Copy out every entry that follows, without a single picture.

────────────────────

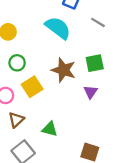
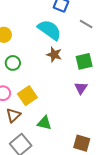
brown star: (64, 70) -> (54, 55), moved, size x0.7
yellow square: (32, 87) -> (27, 96), moved

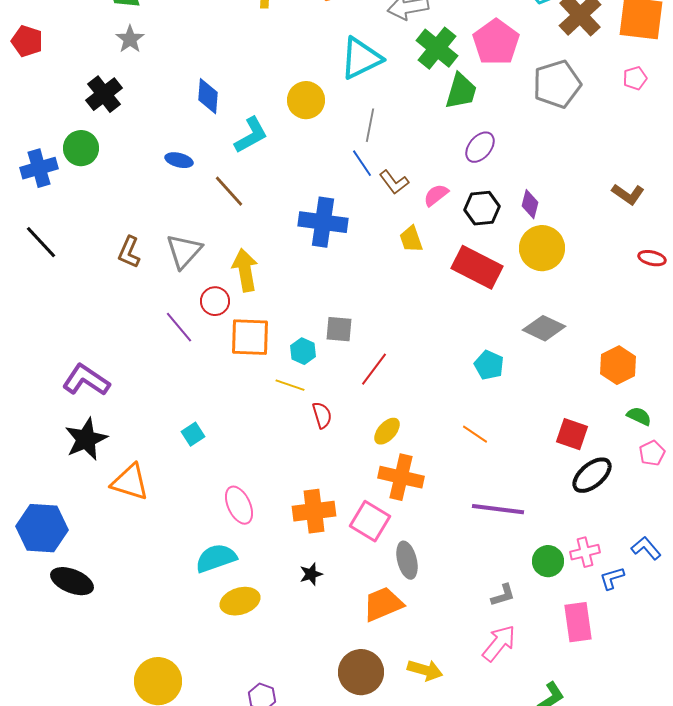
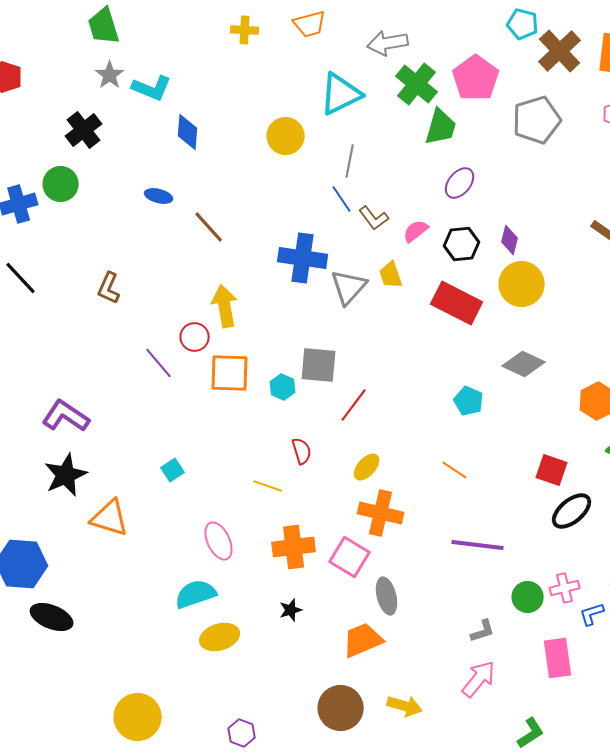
cyan L-shape: (251, 135) -> (152, 88), moved, turned 51
gray triangle: (184, 251) -> (349, 287), moved
gray square: (339, 329) -> (319, 365), size x1.4
yellow line: (290, 385) -> (268, 486), moved

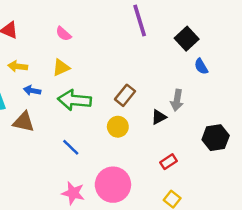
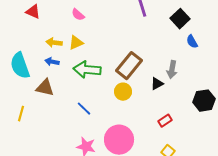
yellow arrow: (18, 66) -> (54, 43), moved
brown rectangle: (125, 95) -> (129, 66), size x1.5

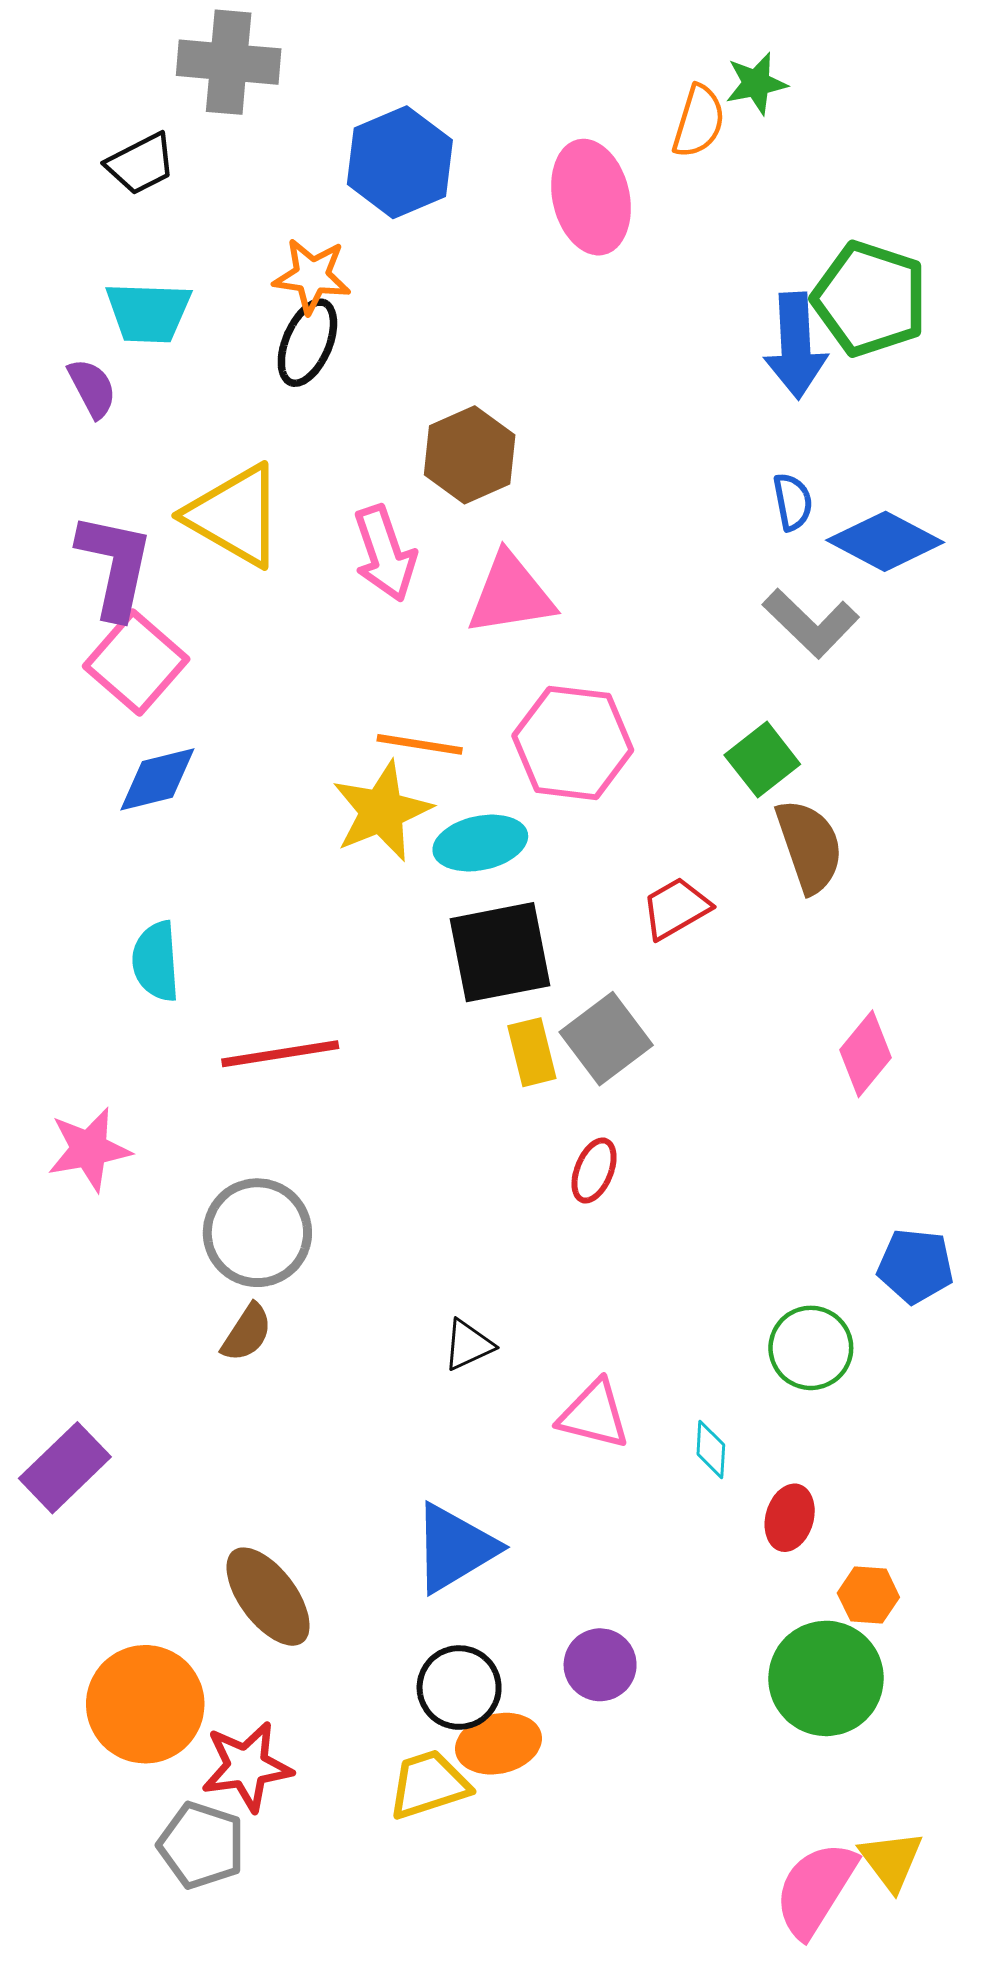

────────────────────

*Reply to the exercise*.
brown star: (64, 70) -> (54, 55), moved, size x0.7
yellow square: (32, 87) -> (27, 96), moved

cyan L-shape: (251, 135) -> (152, 88), moved, turned 51
gray triangle: (184, 251) -> (349, 287), moved
gray square: (339, 329) -> (319, 365), size x1.4
yellow line: (290, 385) -> (268, 486), moved

yellow arrow: (18, 66) -> (54, 43), moved
brown rectangle: (125, 95) -> (129, 66), size x1.5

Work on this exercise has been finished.